#### Action item
The result should be an exact copy of only the lines from the one holding "none -> green brick A9:A10 level 2" through the last line of the data below, please, without pictures.

Coordinate-based object records:
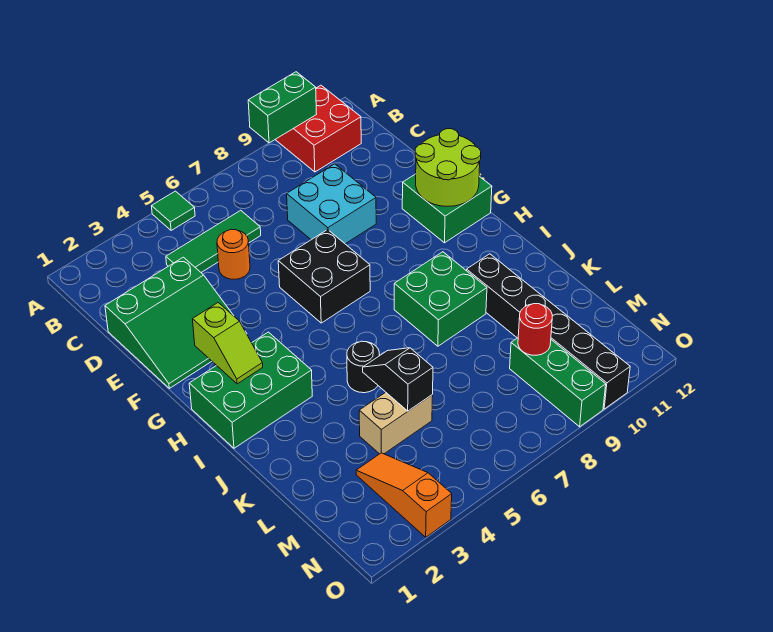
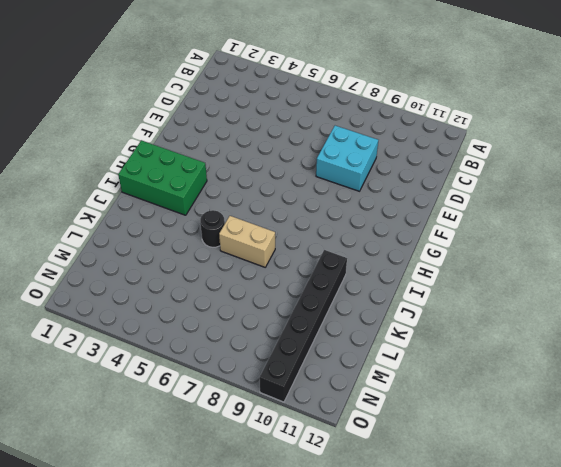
tan brick J6:J7 level 1 -> tan brick L4:L5 level 1
none -> green tile A5 level 1
none -> red brick A10:B11 level 1
none -> green tile C4:C6 level 1

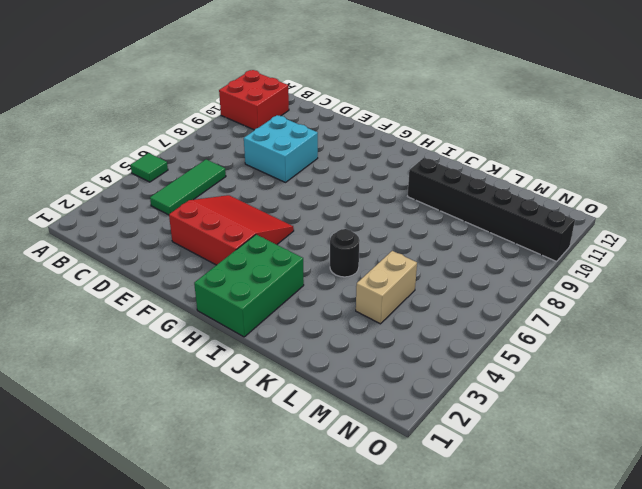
red slope E3:G5 level 1 top 3 -> green slope D1:F3 level 1 top D
none -> orange round brick D5 level 1
none -> black brick F6:G7 level 1
none -> green brick F11:G12 level 1

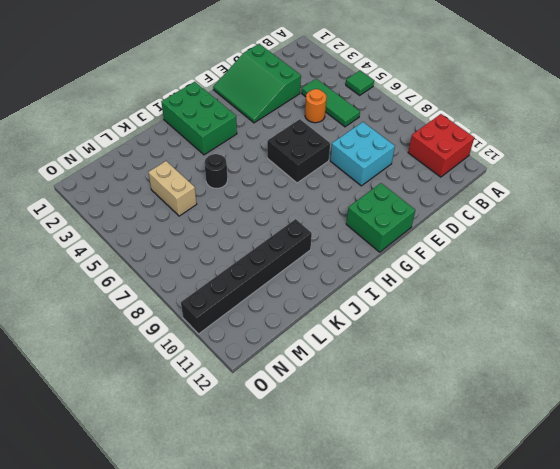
none -> green brick I8:J9 level 1
none -> orange slope M3:O3 level 1 top O
none -> green brick M9:O9 level 1

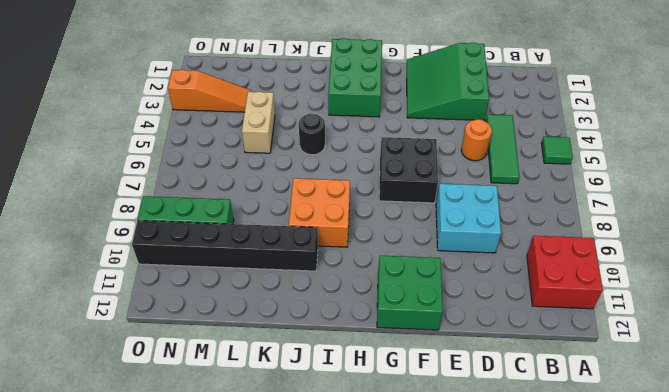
orange brick I8:J9 level 1 -> green brick I8:J9 level 1
none -> green brick A9:A10 level 2
none -> lime round brick F11:G12 level 2
none -> lime slope G2:H2 level 2 top G

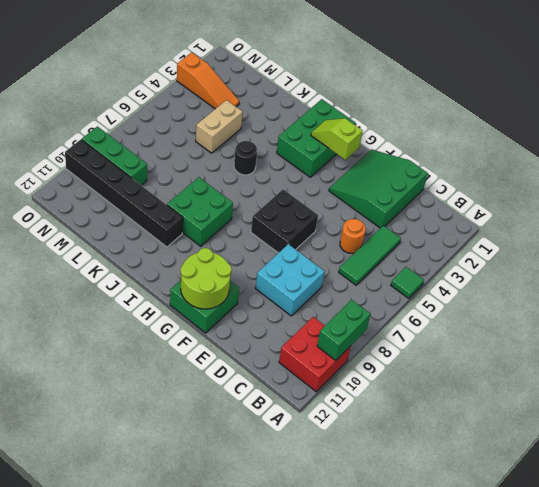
none -> black slope K5:L5 level 2 top L
none -> red round brick M9 level 2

#### Reply
none -> green brick A9:A10 level 2
none -> lime round brick F11:G12 level 2
none -> lime slope G2:H2 level 2 top G

none -> black slope K5:L5 level 2 top L
none -> red round brick M9 level 2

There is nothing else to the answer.